Required work ->
Where an entry contains a picture, omit the picture and repeat the rest exactly.

[Stored dataset items]
>>

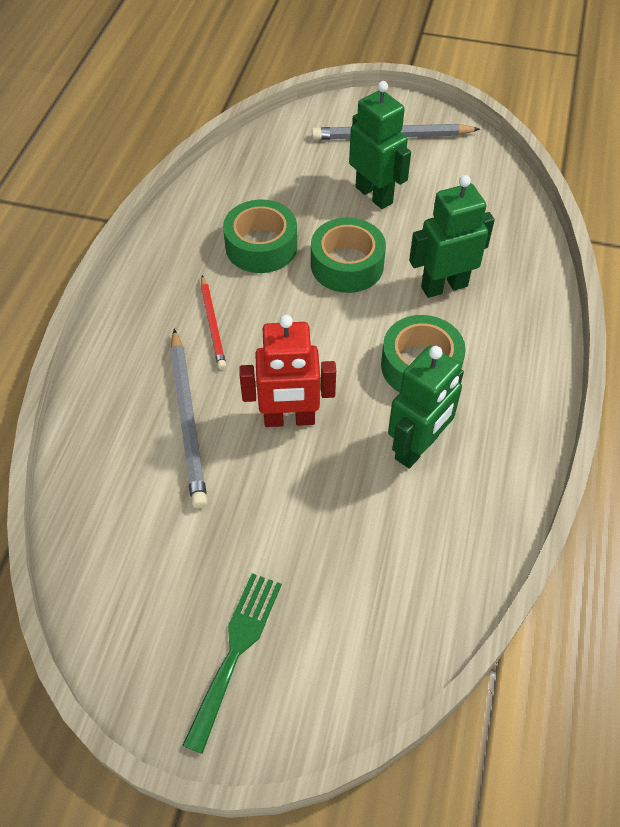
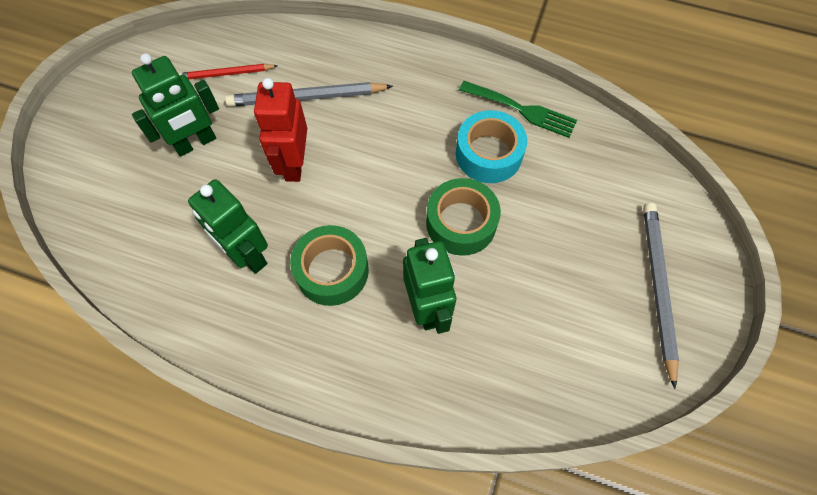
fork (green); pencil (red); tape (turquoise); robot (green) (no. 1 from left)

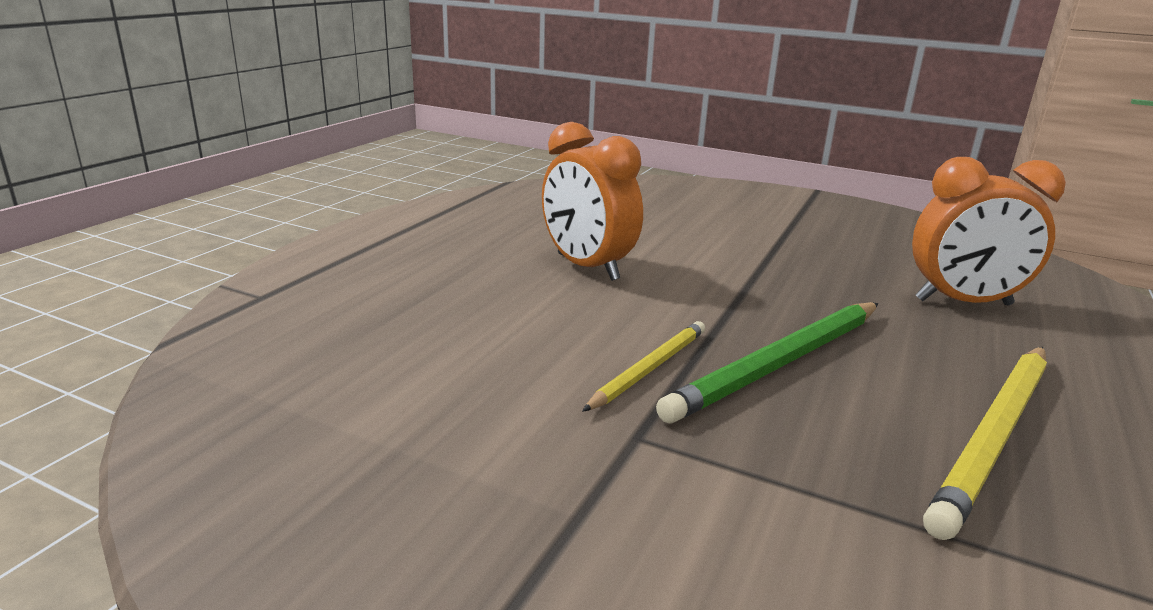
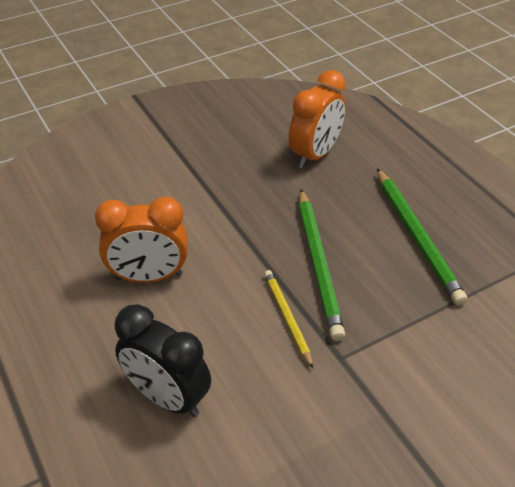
pencil (green) (no. 2 from left); clock (black)

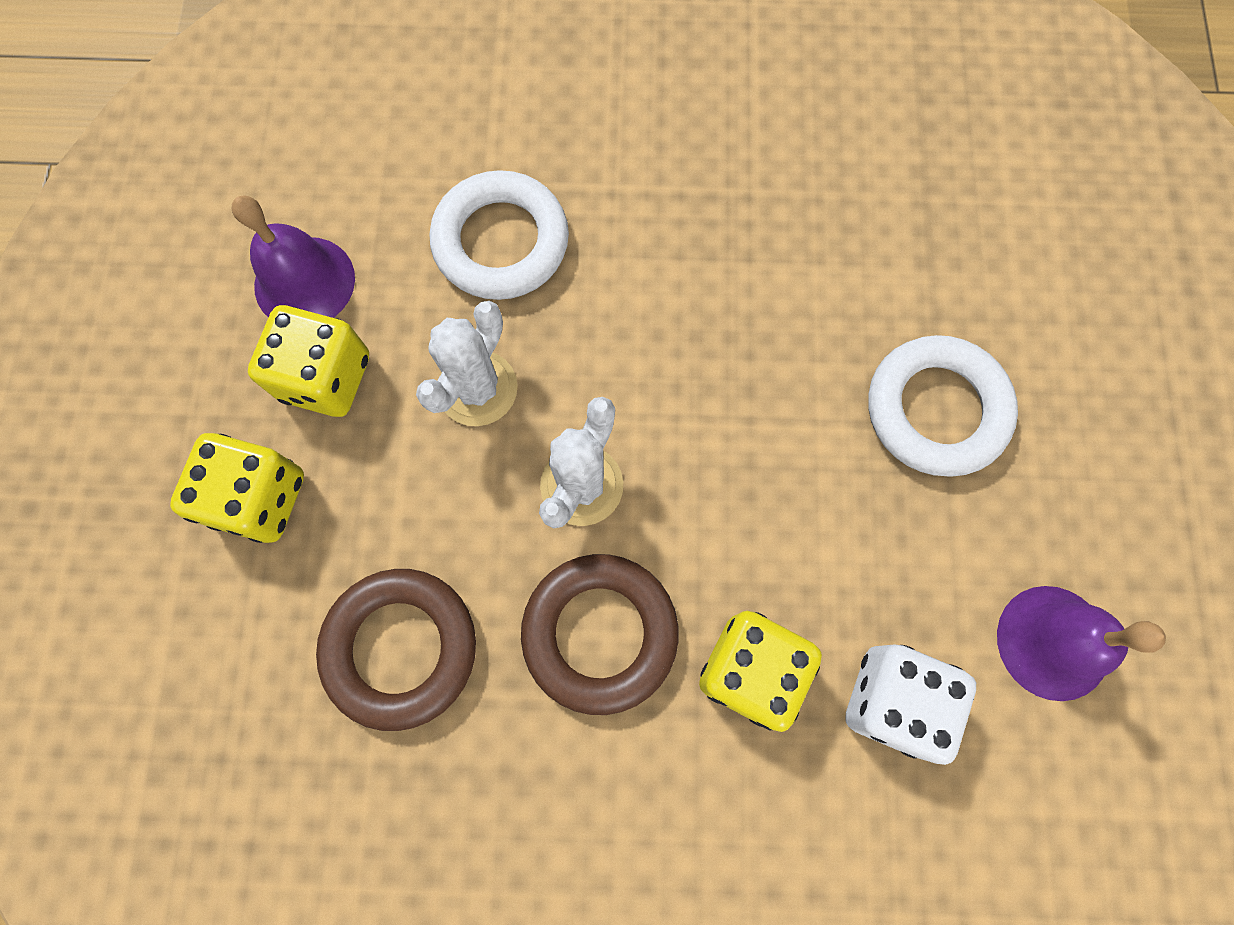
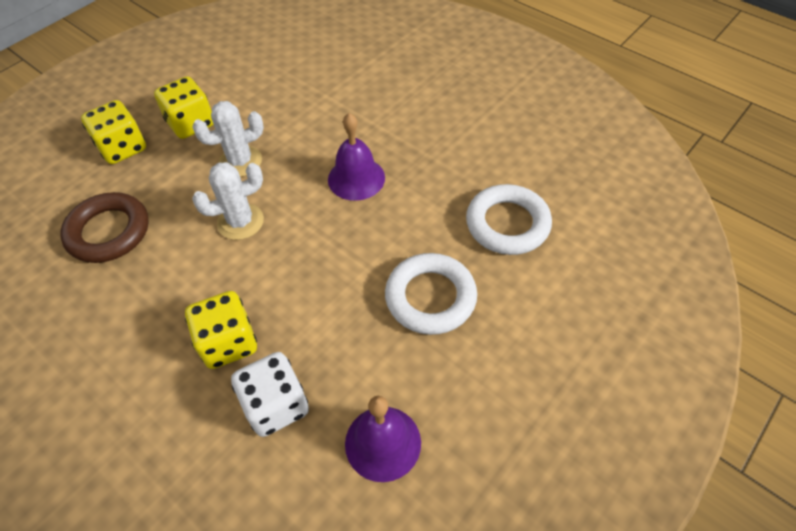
bell (purple) (no. 1 from left); ring (white) (no. 2 from left); ring (brown) (no. 2 from left in the first image)

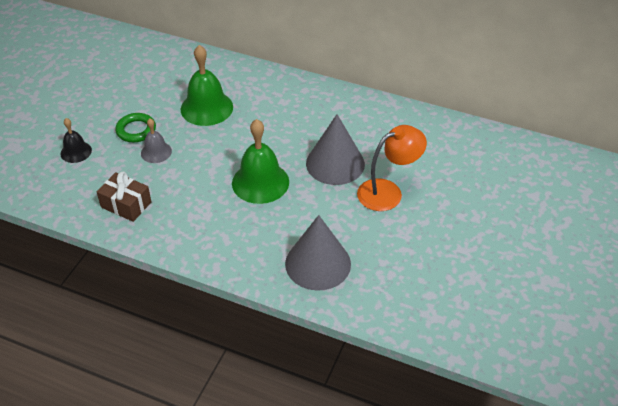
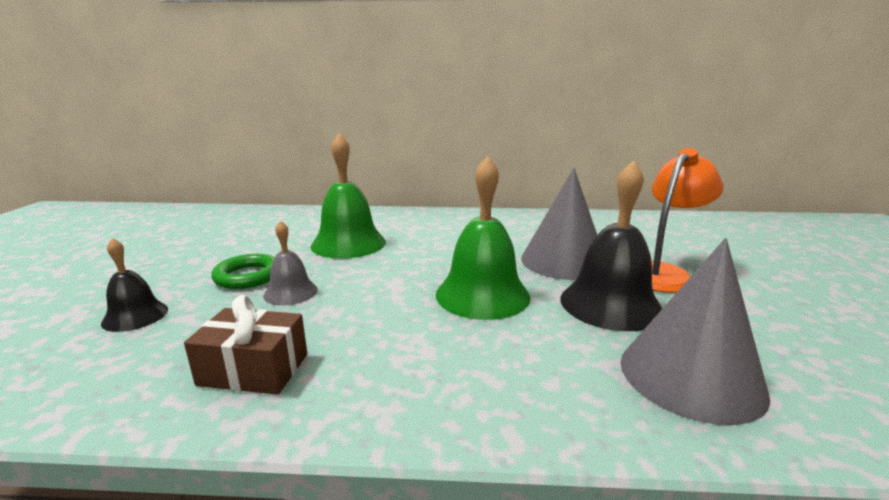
bell (black) (no. 2 from left)

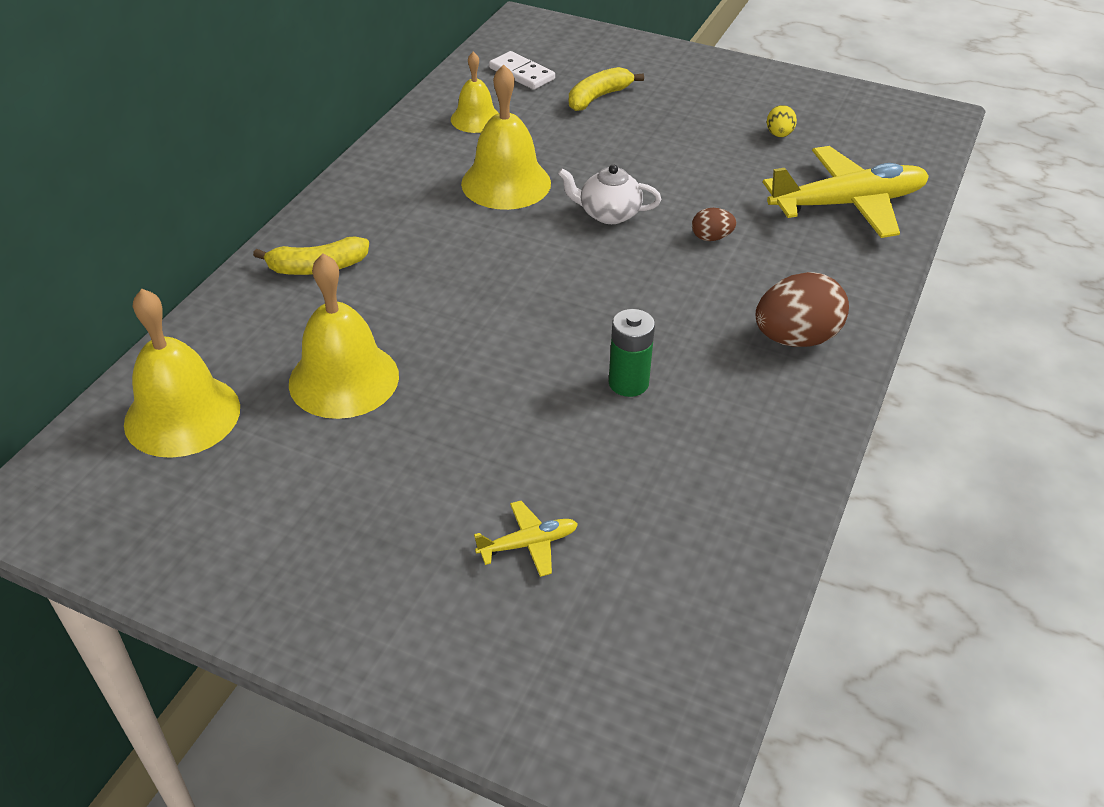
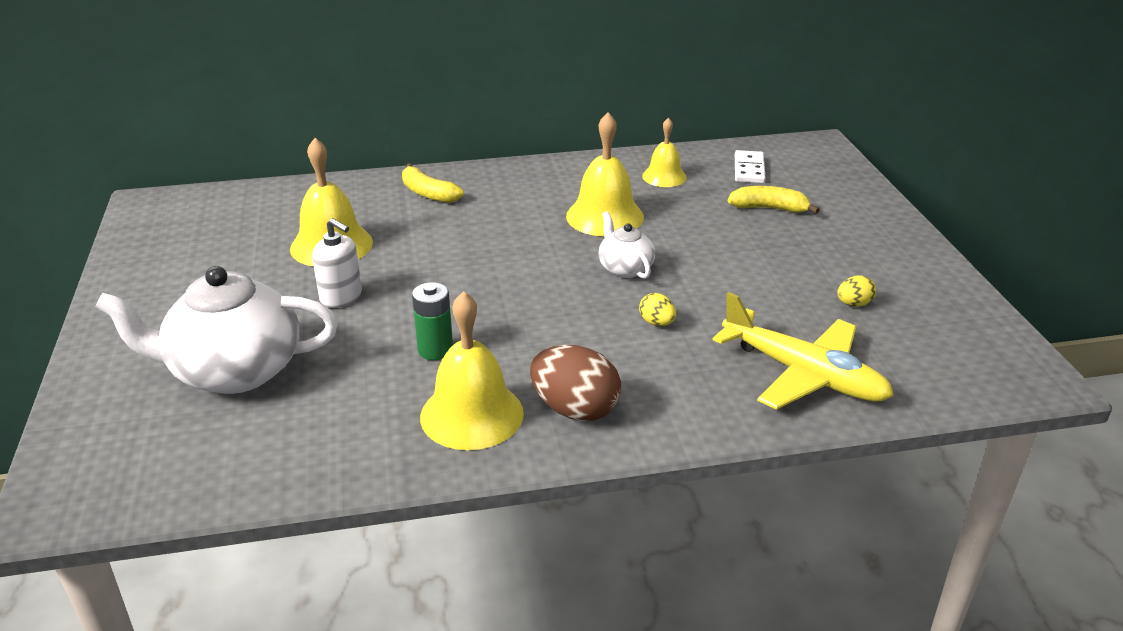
bell (yellow) (no. 2 from left); teapot (white) (no. 1 from left); egg (yellow) (no. 1 from left); soap dispenser (white)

<<

Response ->
fork (green); pencil (red); tape (turquoise); robot (green) (no. 1 from left)

pencil (green) (no. 2 from left); clock (black)

bell (purple) (no. 1 from left); ring (white) (no. 2 from left); ring (brown) (no. 2 from left in the first image)

bell (black) (no. 2 from left)

bell (yellow) (no. 2 from left); teapot (white) (no. 1 from left); egg (yellow) (no. 1 from left); soap dispenser (white)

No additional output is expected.